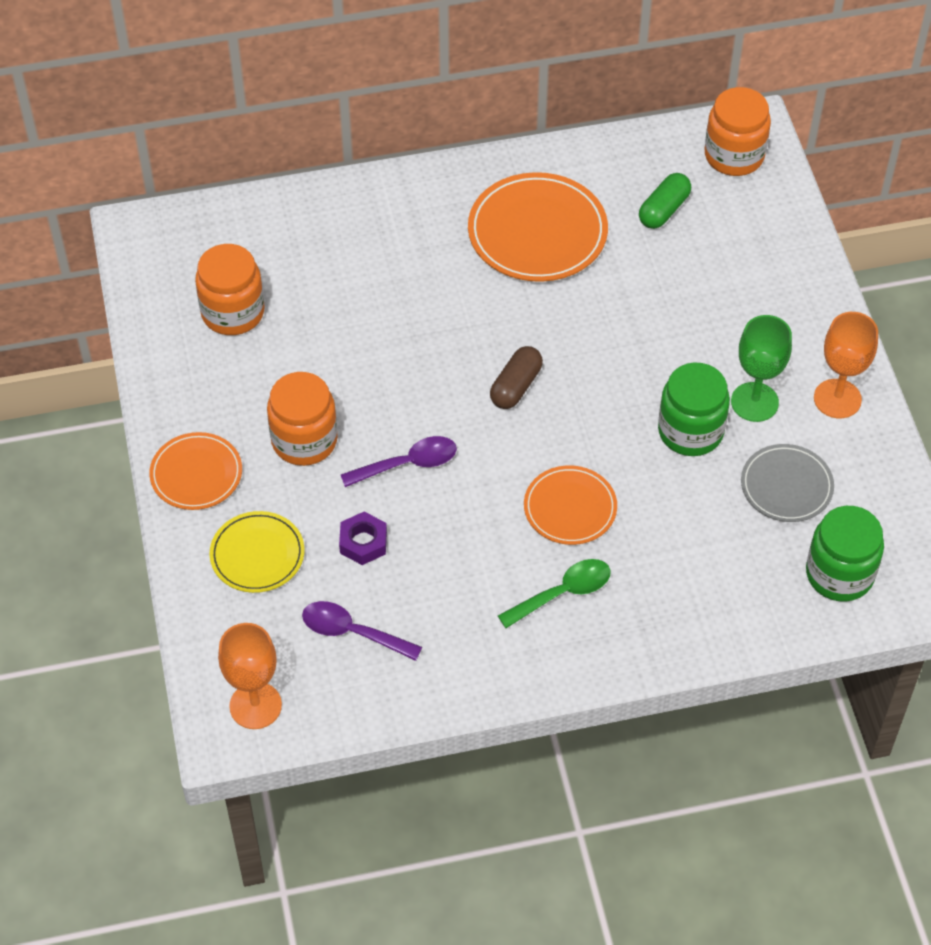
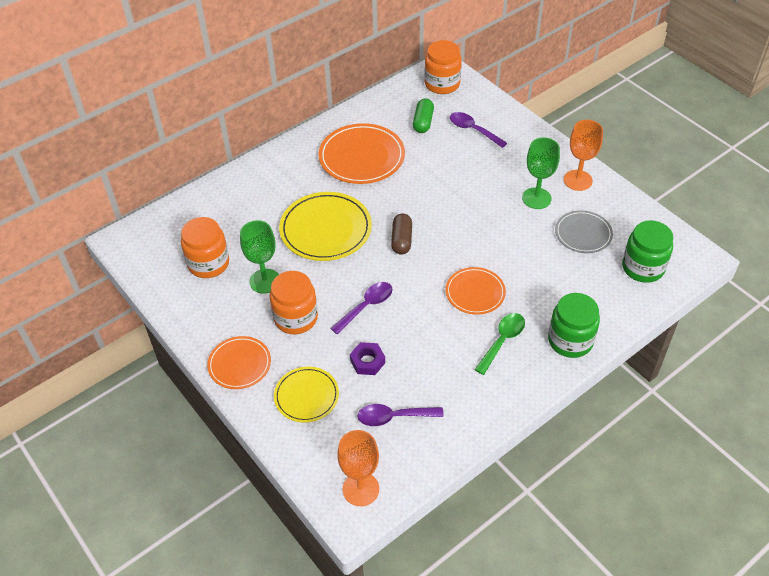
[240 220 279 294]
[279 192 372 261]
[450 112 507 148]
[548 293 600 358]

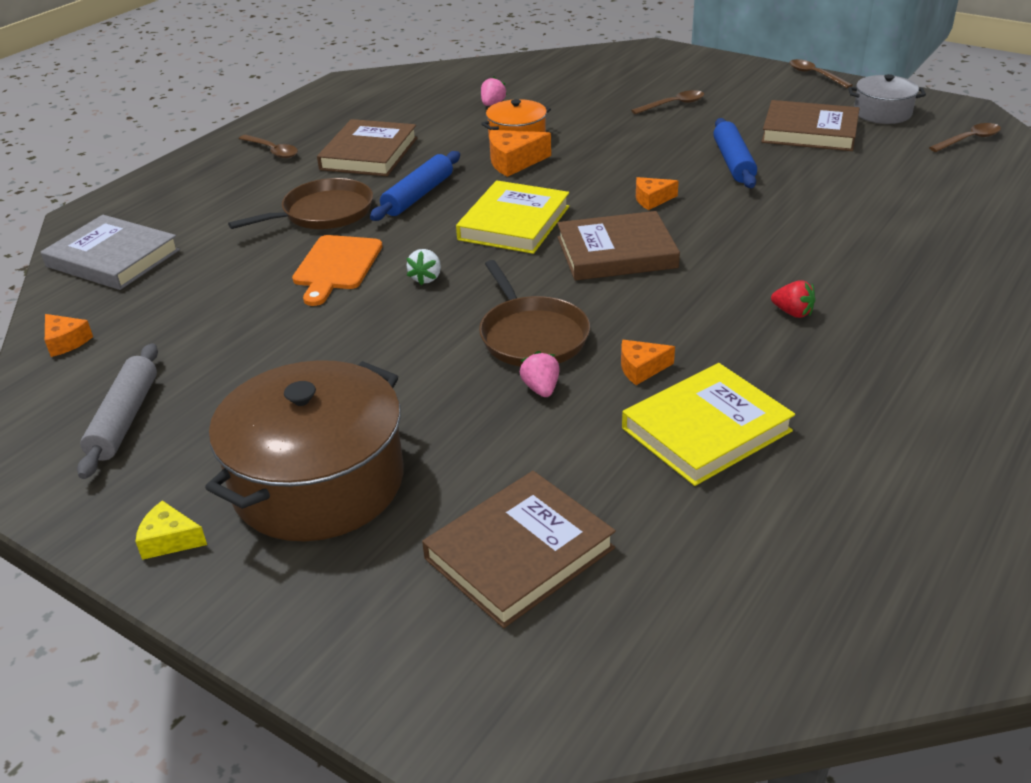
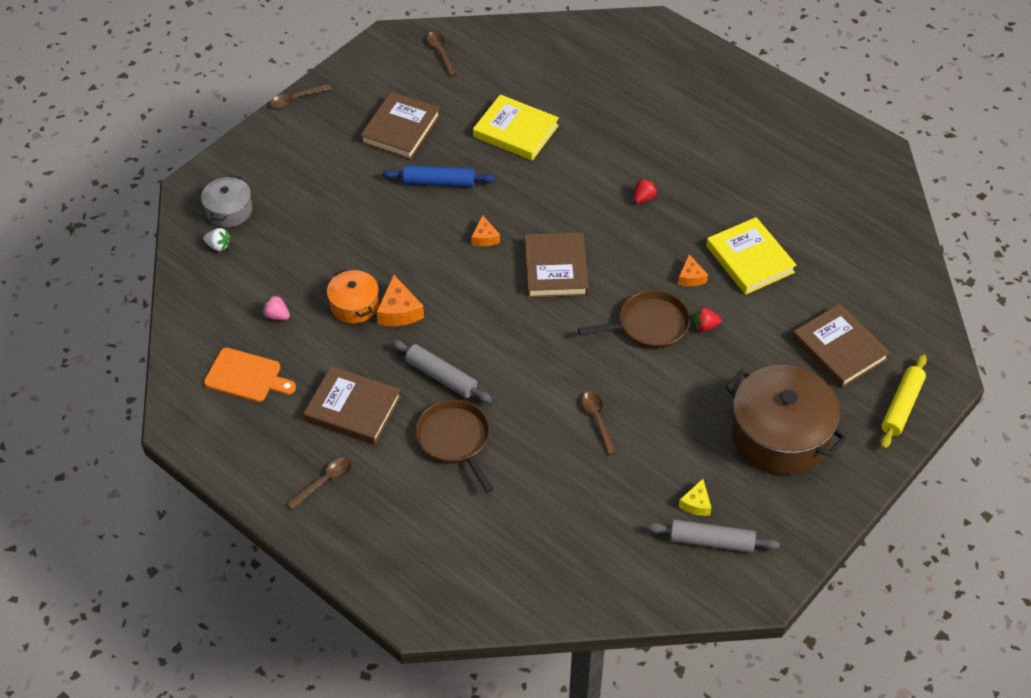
[201 175 252 227]
[203 228 230 251]
[204 348 296 402]
[391 340 492 403]
[473 94 559 161]
[581 391 616 455]
[679 479 711 516]
[694 307 722 331]
[880 354 927 449]
[41 215 180 290] (first image)
[45 314 93 357] (first image)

________________________

> WHAT THIS TASK INVOLVES
Pictures stay out; the records above are otherwise reproduced exactly.

> SOLUTION TO THIS PROBLEM
[240 220 279 294]
[279 192 372 261]
[450 112 507 148]
[548 293 600 358]

[201 175 252 227]
[203 228 230 251]
[204 348 296 402]
[391 340 492 403]
[473 94 559 161]
[581 391 616 455]
[679 479 711 516]
[694 307 722 331]
[880 354 927 449]
[41 215 180 290] (first image)
[45 314 93 357] (first image)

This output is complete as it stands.